* YOUR TASK: Return the run of lines below that opens with the line containing "R109: 39k (CTL, GND) -> 2.2k (CTL, GND)" and closes with the line containing "SW101: button (GND, TRIG)", keeping each one exact.

(Records drawn from a dataset)
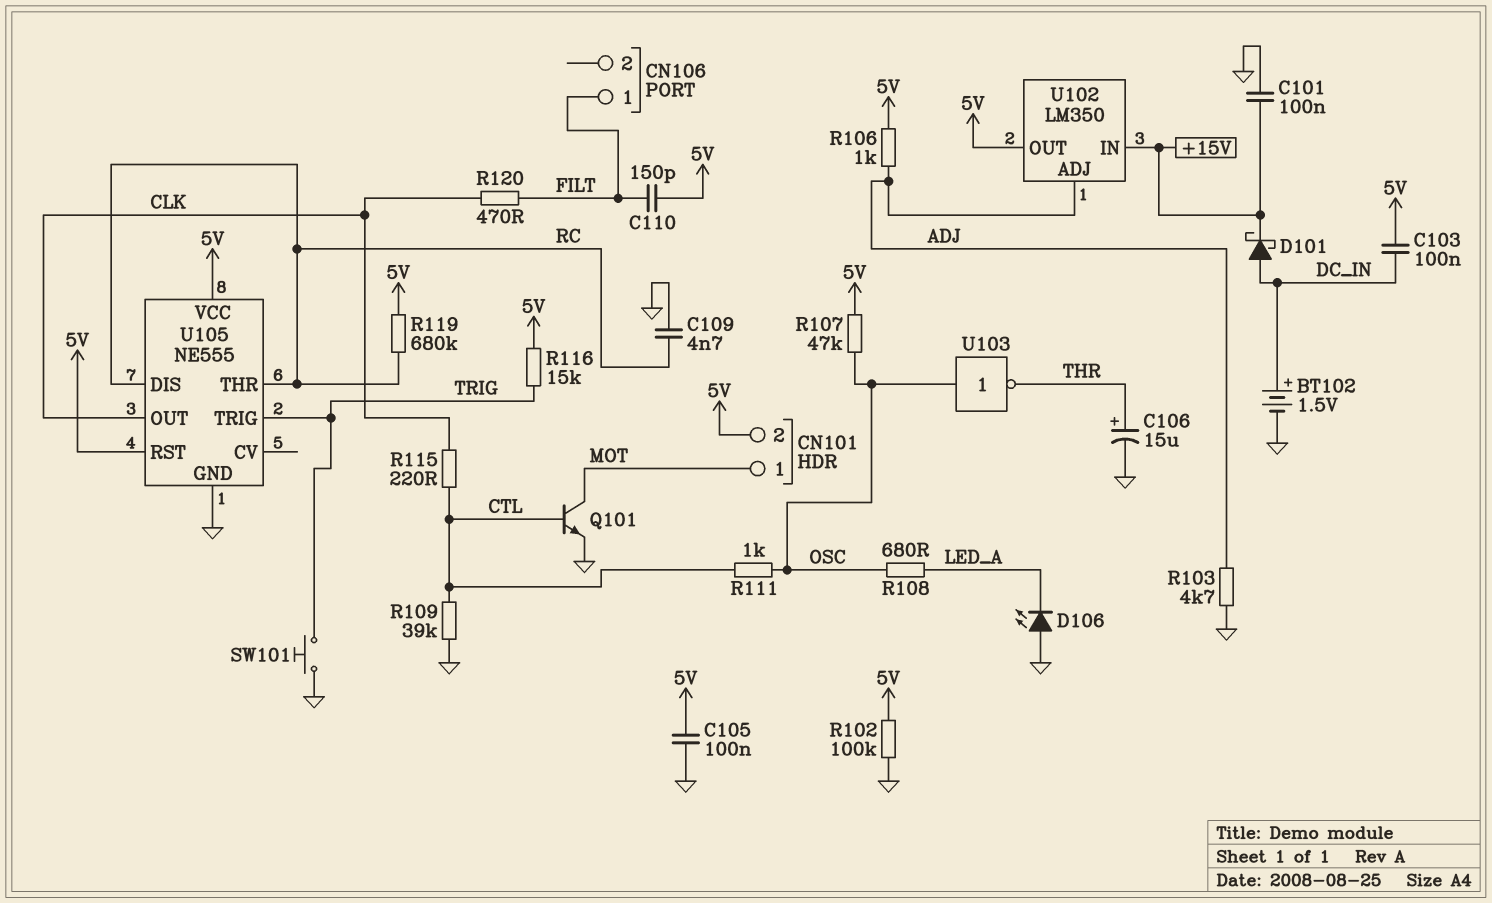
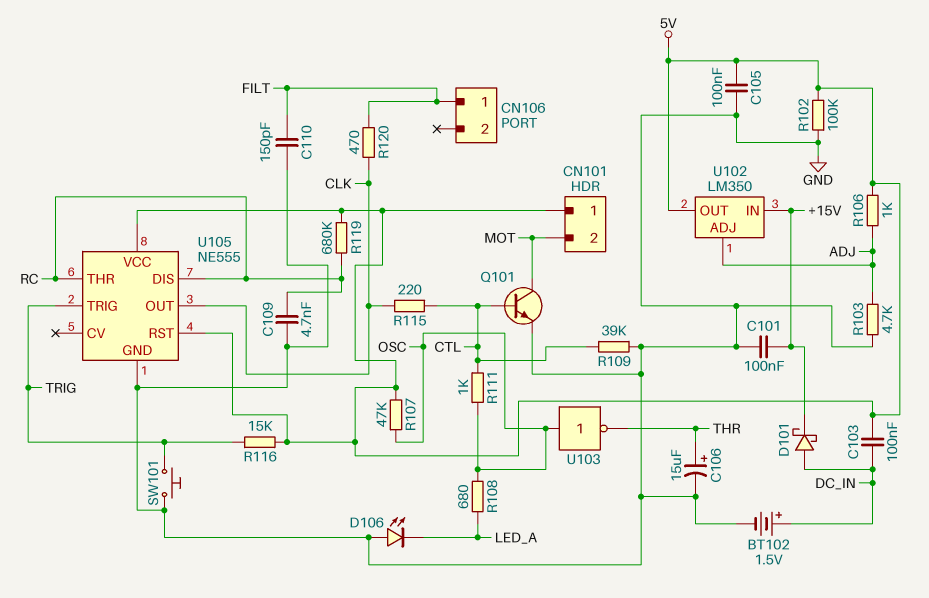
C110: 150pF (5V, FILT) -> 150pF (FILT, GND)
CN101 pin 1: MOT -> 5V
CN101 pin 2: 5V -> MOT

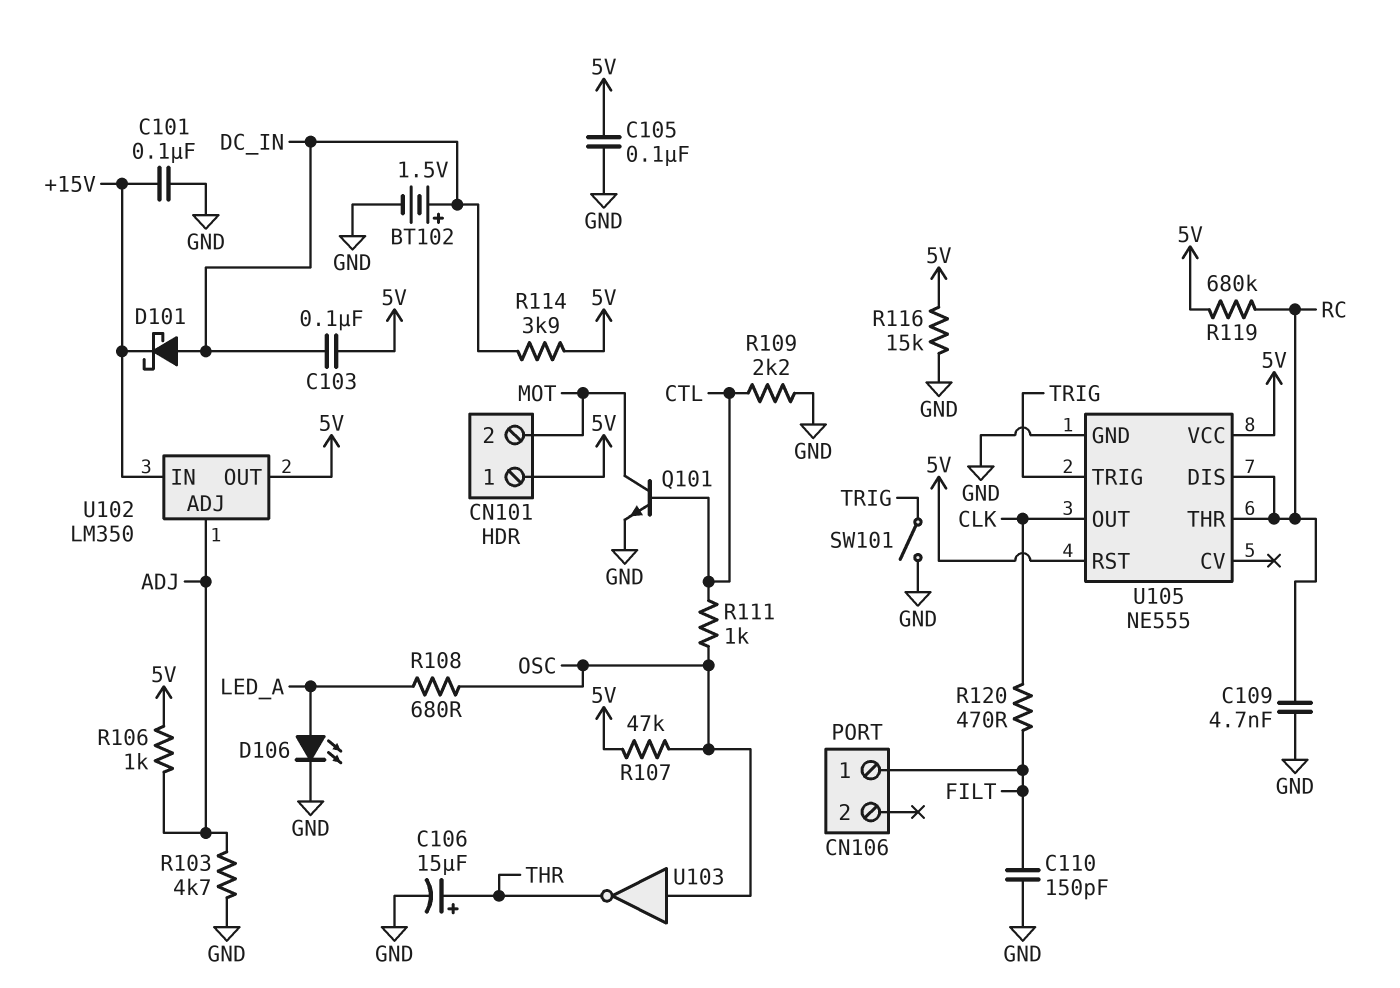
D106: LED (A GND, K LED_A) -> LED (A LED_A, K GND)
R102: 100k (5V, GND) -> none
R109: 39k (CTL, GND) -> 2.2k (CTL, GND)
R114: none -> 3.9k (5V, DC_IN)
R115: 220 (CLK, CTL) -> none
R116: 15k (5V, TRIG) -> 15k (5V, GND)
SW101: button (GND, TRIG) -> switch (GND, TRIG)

...

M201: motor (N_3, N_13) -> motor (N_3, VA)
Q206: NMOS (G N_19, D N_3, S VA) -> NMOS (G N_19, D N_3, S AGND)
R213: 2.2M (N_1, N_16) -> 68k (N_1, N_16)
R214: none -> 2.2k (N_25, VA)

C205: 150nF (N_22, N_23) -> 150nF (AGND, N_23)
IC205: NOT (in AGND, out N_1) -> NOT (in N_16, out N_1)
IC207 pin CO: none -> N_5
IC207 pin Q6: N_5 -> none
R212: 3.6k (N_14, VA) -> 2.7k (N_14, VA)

* EXERCISE OUTPUT:
R109: 39k (CTL, GND) -> 2.2k (CTL, GND)
R114: none -> 3.9k (5V, DC_IN)
R115: 220 (CLK, CTL) -> none
R116: 15k (5V, TRIG) -> 15k (5V, GND)
SW101: button (GND, TRIG) -> switch (GND, TRIG)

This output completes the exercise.